Extracted data entries
****
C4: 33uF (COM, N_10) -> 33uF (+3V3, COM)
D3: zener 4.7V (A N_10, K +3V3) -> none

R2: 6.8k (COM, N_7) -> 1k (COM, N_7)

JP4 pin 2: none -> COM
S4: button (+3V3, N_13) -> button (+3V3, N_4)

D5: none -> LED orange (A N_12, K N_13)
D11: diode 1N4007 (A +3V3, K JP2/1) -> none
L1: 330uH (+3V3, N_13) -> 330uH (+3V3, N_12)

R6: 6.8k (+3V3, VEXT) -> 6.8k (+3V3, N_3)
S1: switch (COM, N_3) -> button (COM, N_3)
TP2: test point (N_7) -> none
****
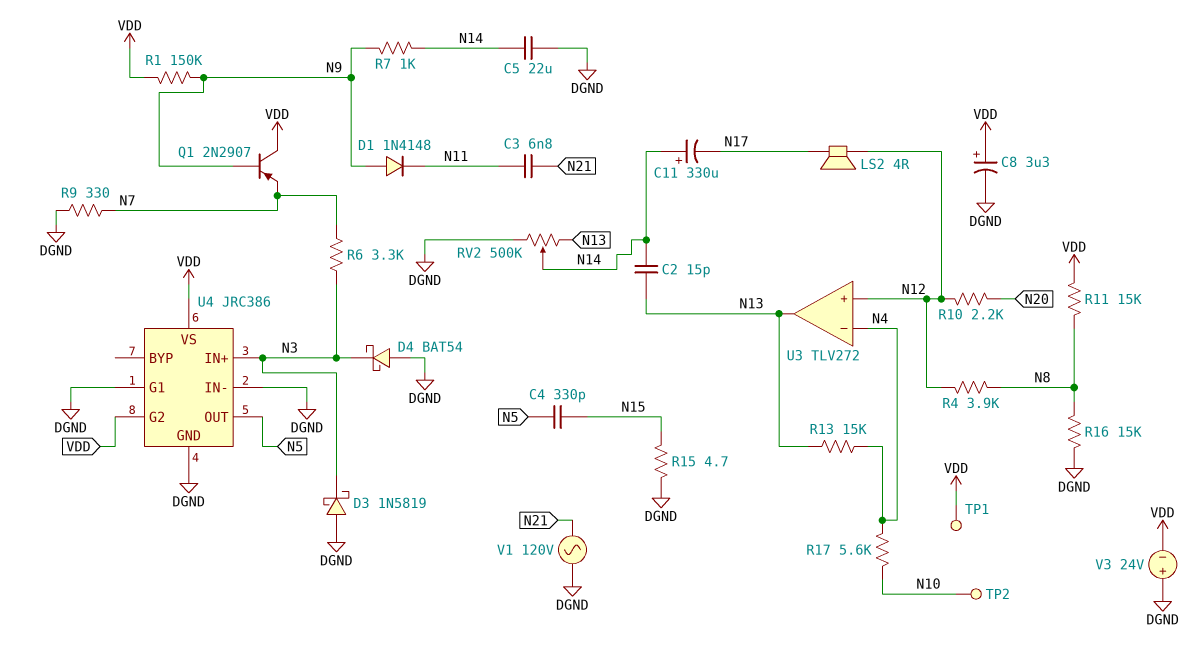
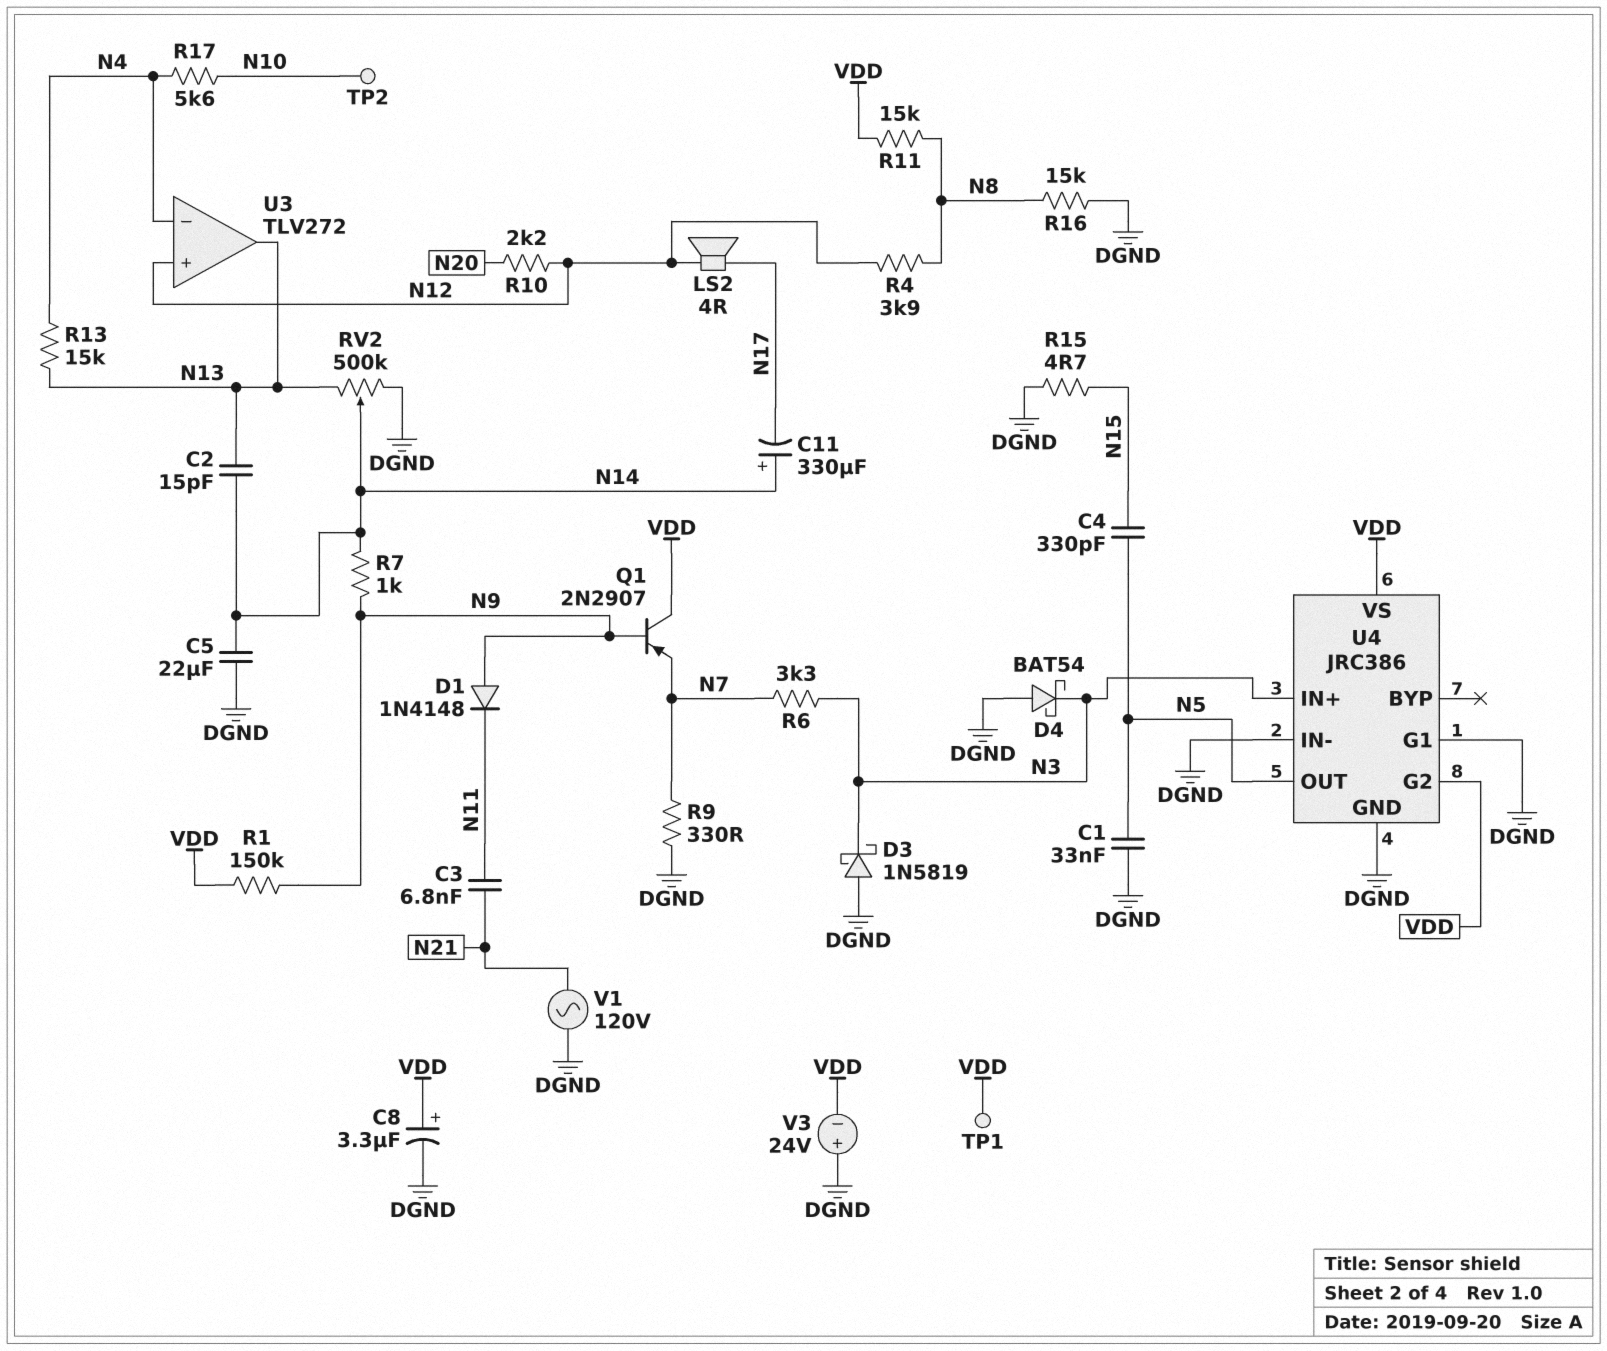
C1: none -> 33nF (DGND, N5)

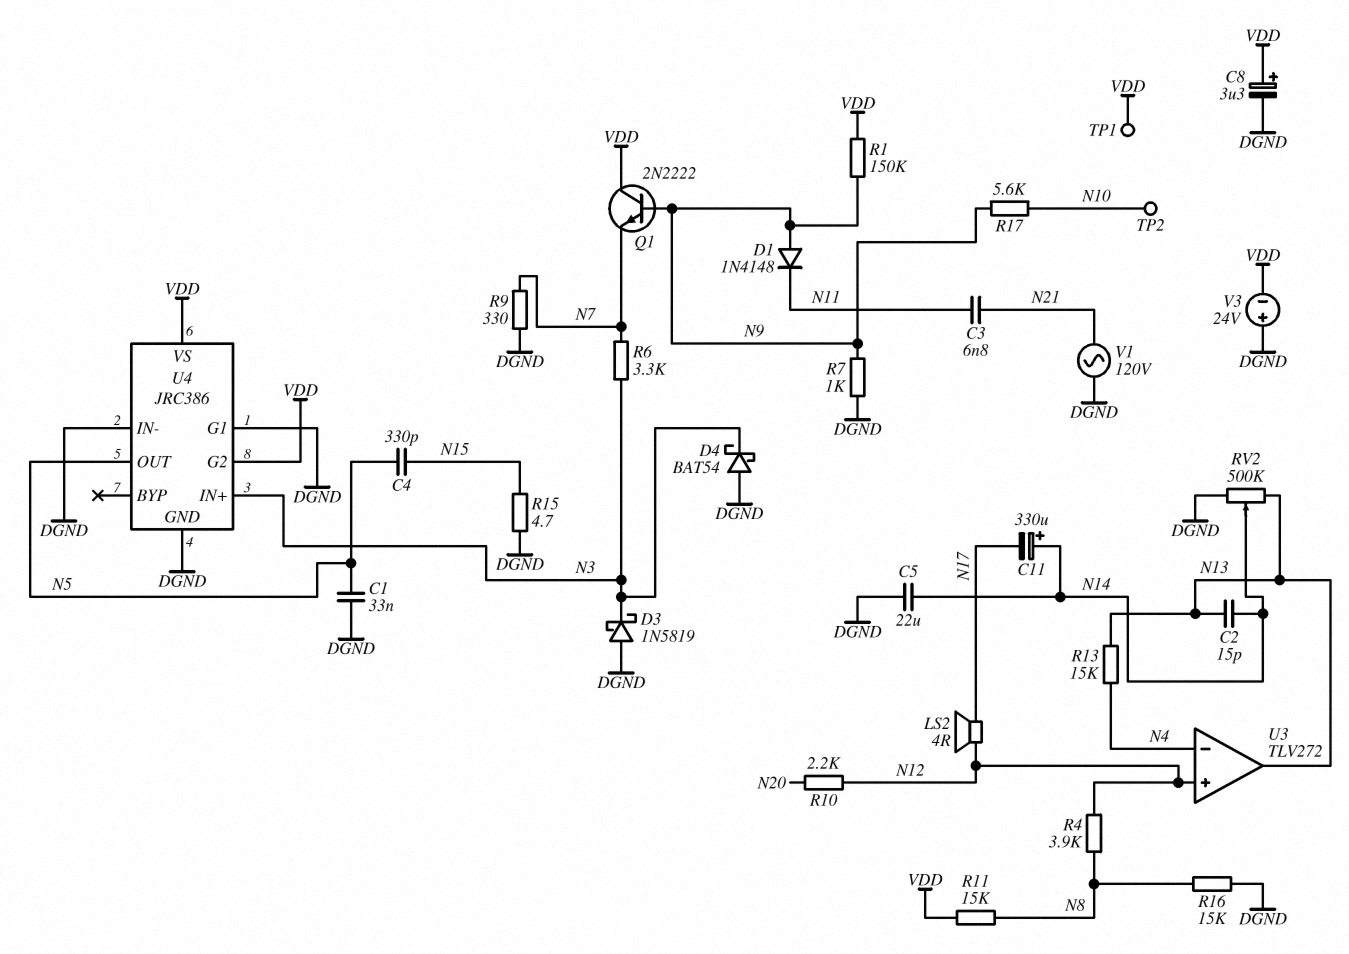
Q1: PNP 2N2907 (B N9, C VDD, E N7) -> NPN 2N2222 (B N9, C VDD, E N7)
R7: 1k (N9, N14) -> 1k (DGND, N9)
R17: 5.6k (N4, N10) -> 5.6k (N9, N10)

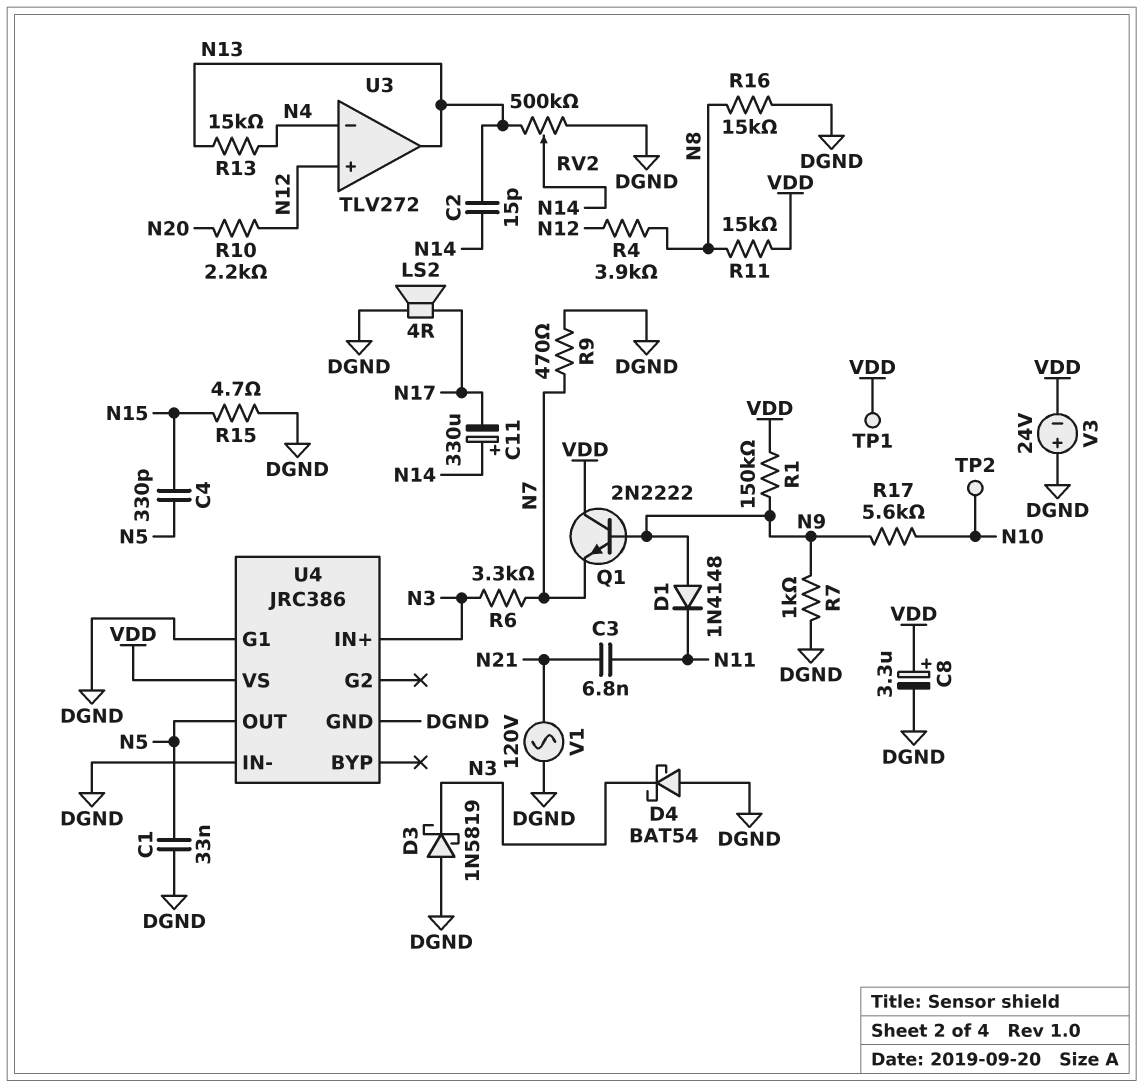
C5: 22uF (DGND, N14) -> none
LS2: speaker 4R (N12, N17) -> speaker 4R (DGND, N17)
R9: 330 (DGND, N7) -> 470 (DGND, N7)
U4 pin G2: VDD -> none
****
Scan the data for lines containing "DGND" and copy all of them.

C1: none -> 33nF (DGND, N5)
R7: 1k (N9, N14) -> 1k (DGND, N9)
C5: 22uF (DGND, N14) -> none
LS2: speaker 4R (N12, N17) -> speaker 4R (DGND, N17)
R9: 330 (DGND, N7) -> 470 (DGND, N7)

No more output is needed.